Work request: Please read the records below and return each line holding the string "none".
----------
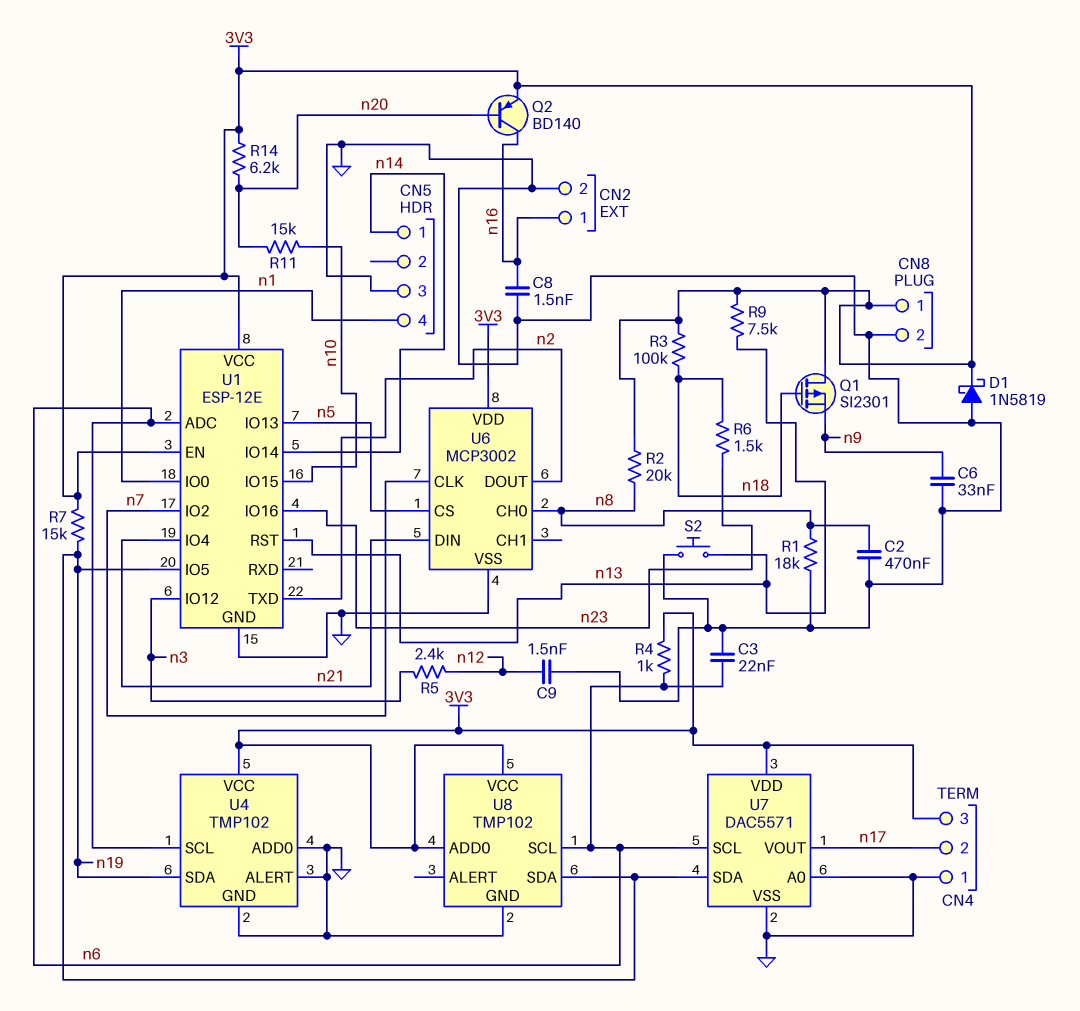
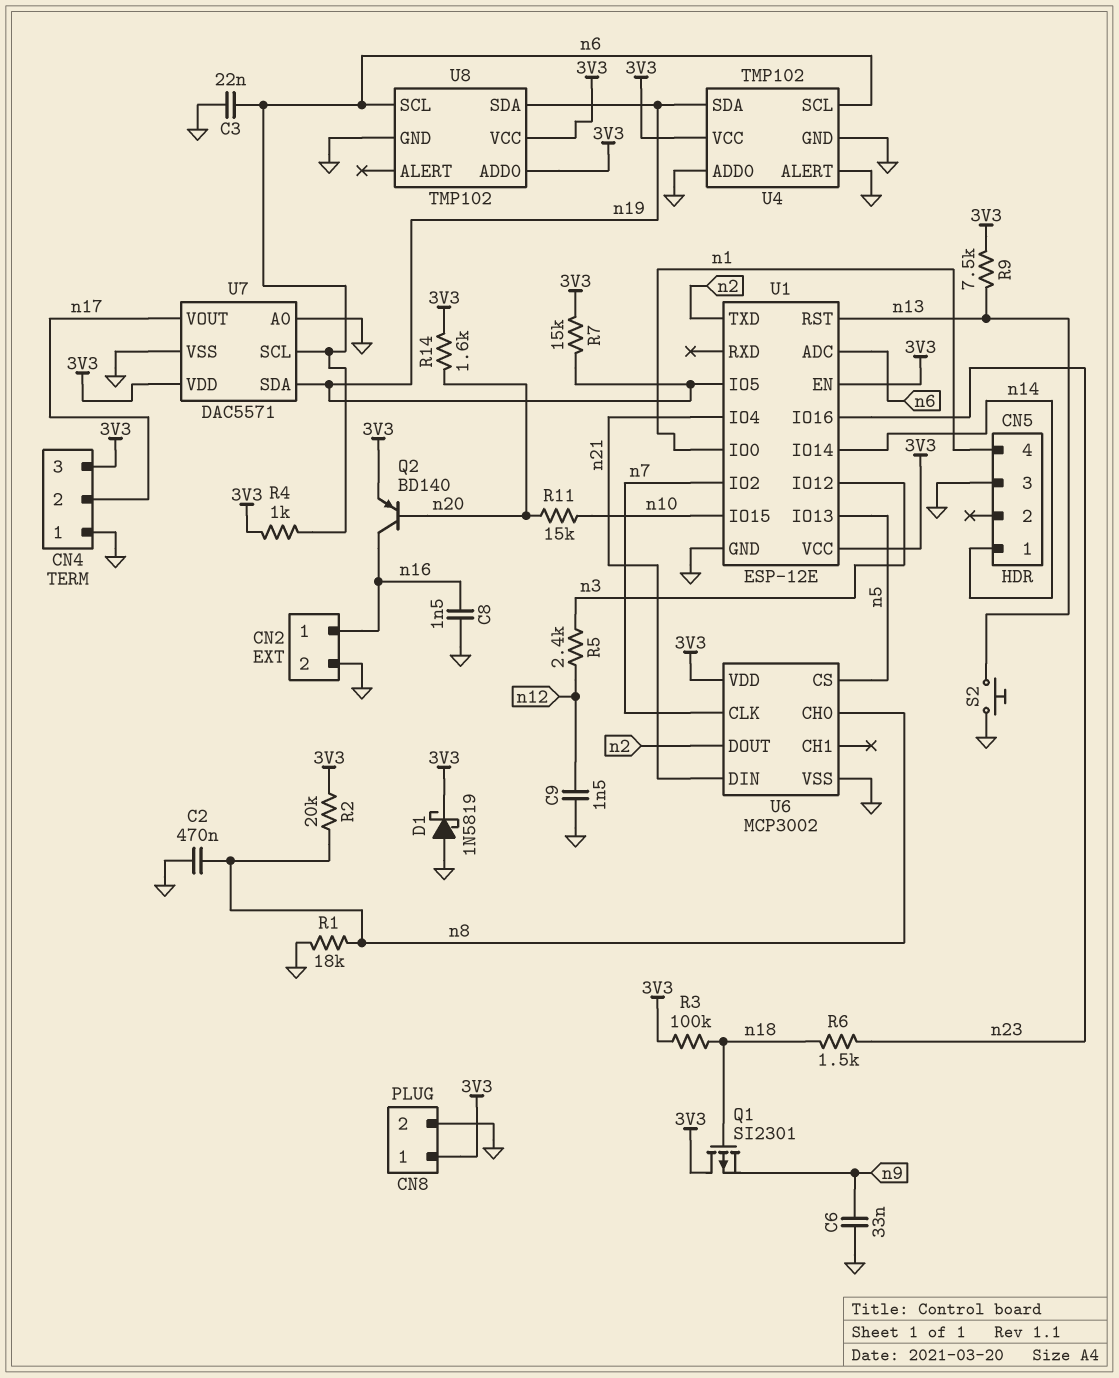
R14: 6.2k (3V3, n20) -> 1.6k (3V3, n20)

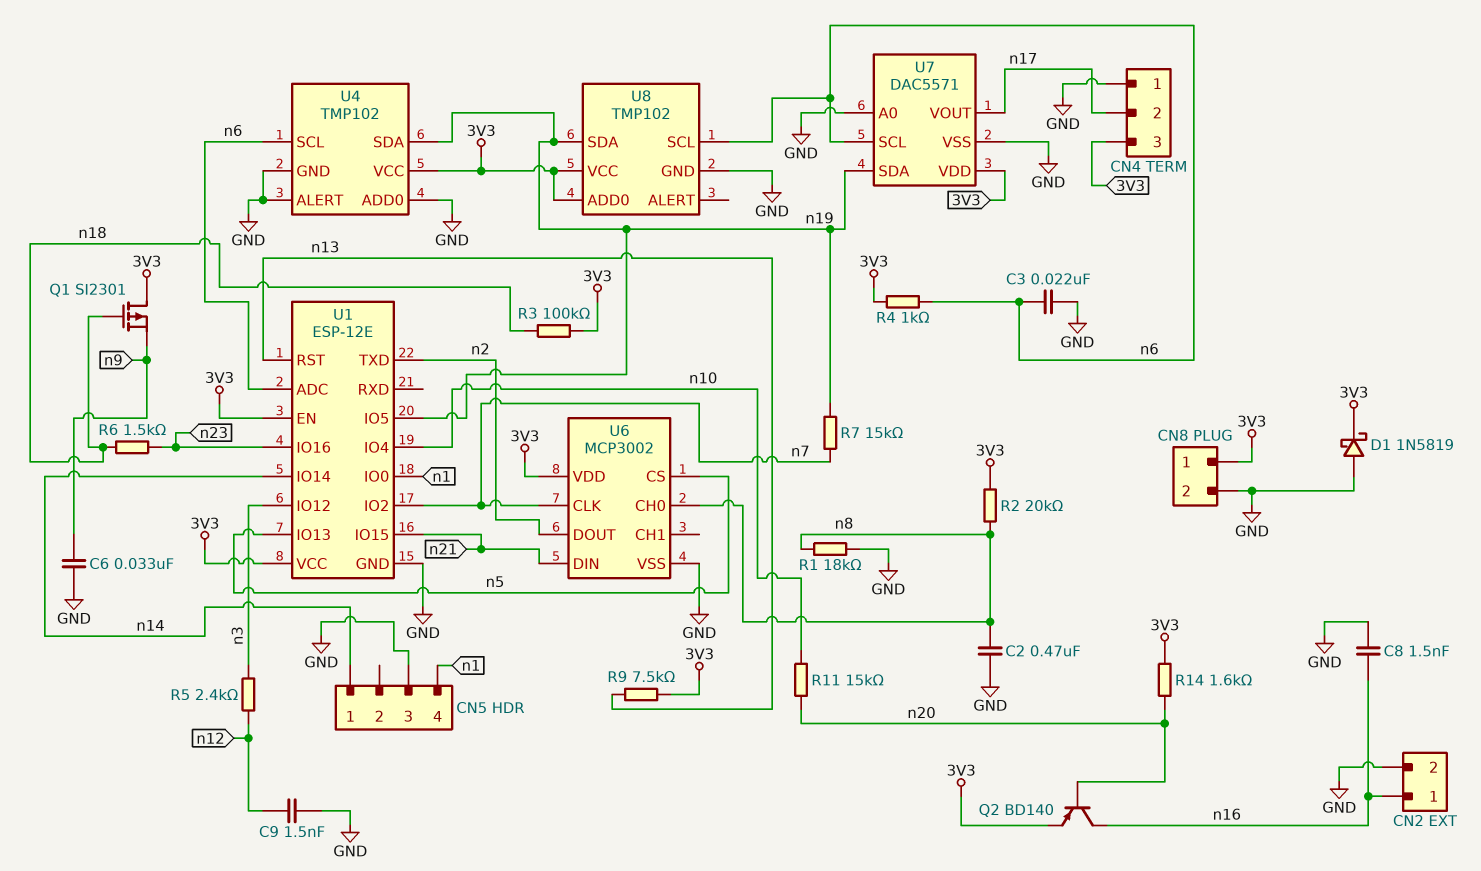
R7: 15k (3V3, n19) -> 15k (n7, n19)
S2: button (GND, n13) -> none
U1 pin IO4: n21 -> n10
U1 pin IO15: n10 -> n21

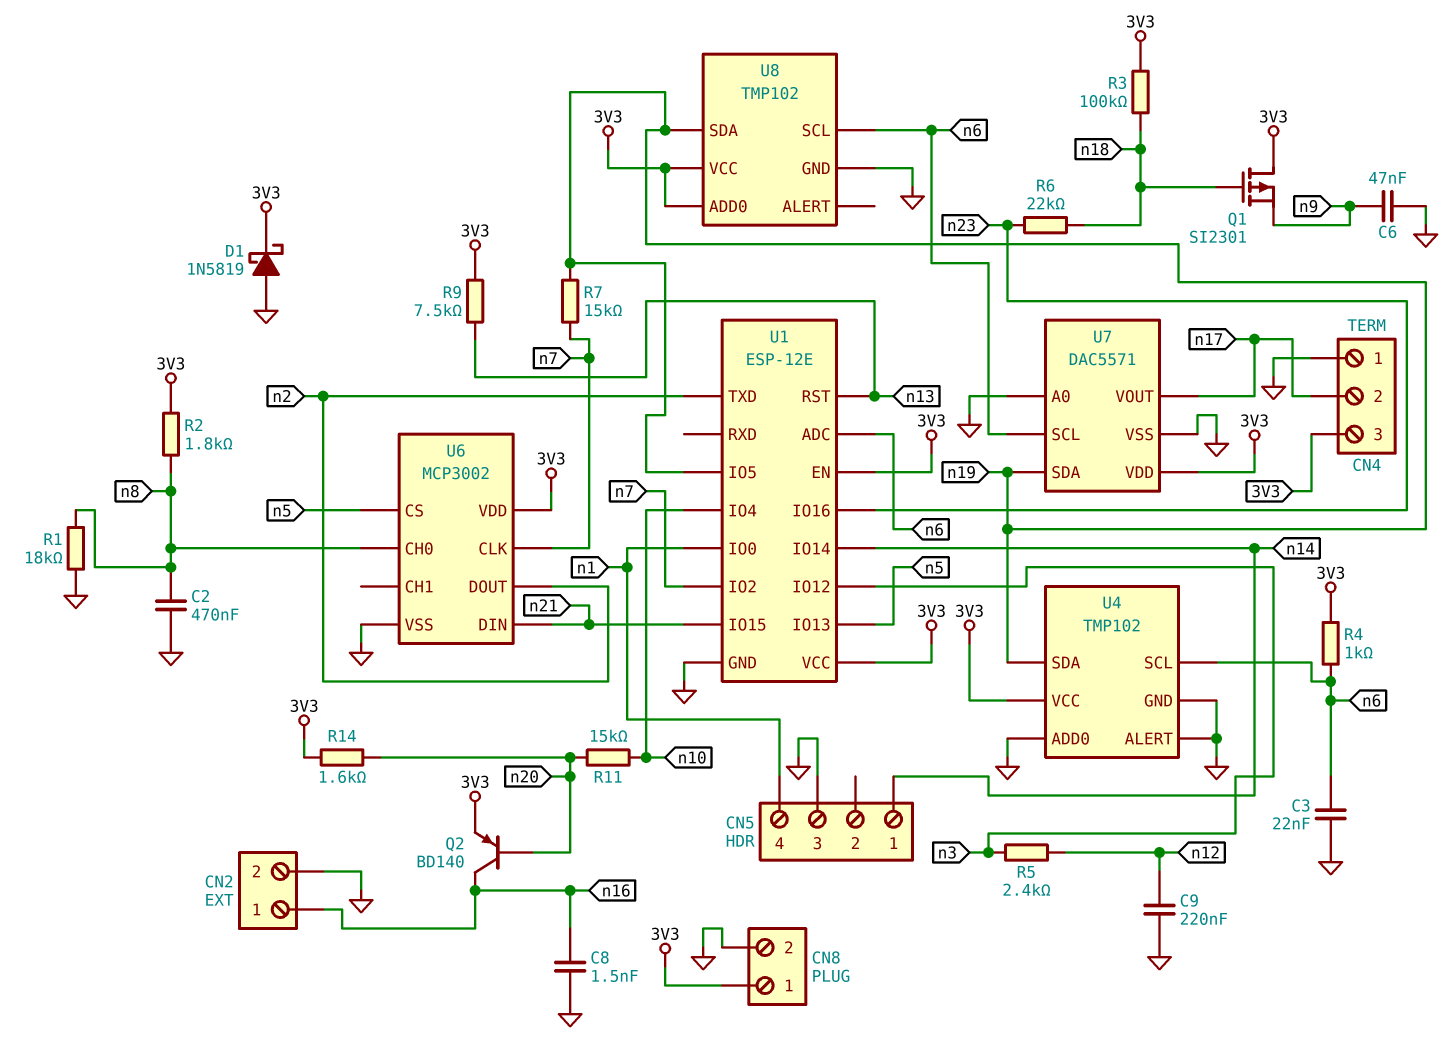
C6: 33nF (GND, n9) -> 47nF (GND, n9)
C9: 1.5nF (GND, n12) -> 220nF (GND, n12)
R2: 20k (3V3, n8) -> 1.8k (3V3, n8)
R6: 1.5k (n18, n23) -> 22k (n18, n23)

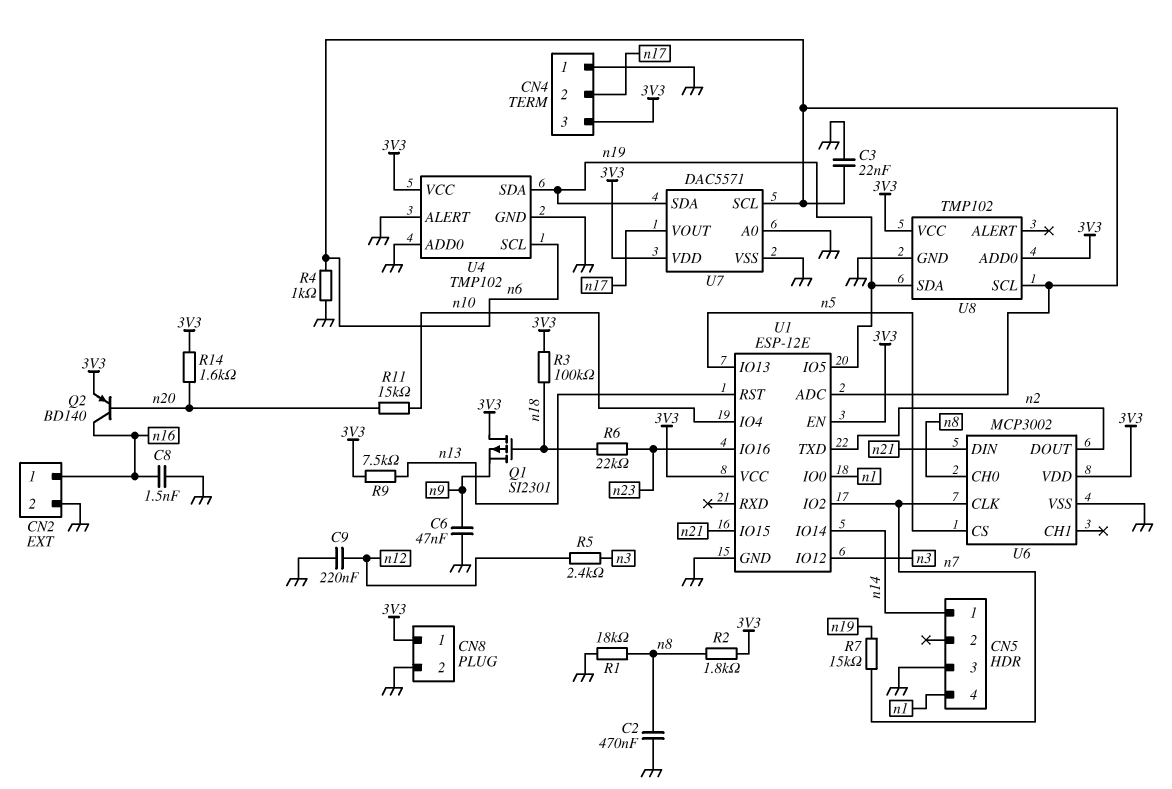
D1: schottky 1N5819 (A GND, K 3V3) -> none
R4: 1k (3V3, n6) -> 1k (GND, n6)

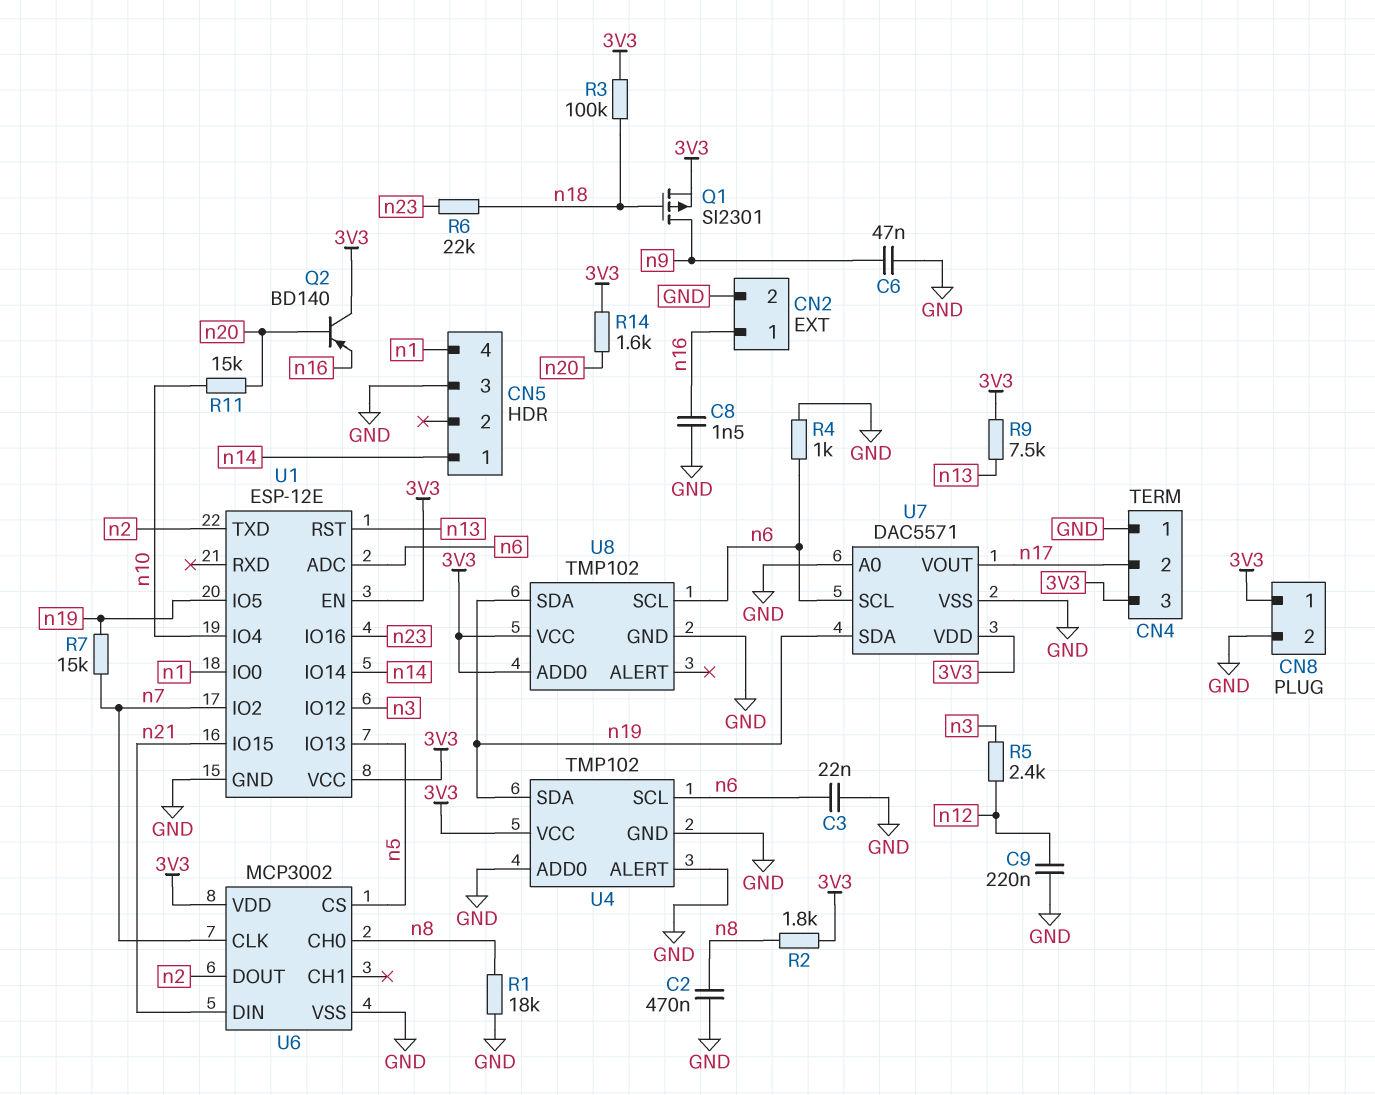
Q1: PMOS SI2301 (G n18, D 3V3, S n9) -> PMOS SI2301 (G n18, D n9, S 3V3)
Q2: PNP BD140 (B n20, C n16, E 3V3) -> PNP BD140 (B n20, C 3V3, E n16)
----------
Finished exercise:
S2: button (GND, n13) -> none
D1: schottky 1N5819 (A GND, K 3V3) -> none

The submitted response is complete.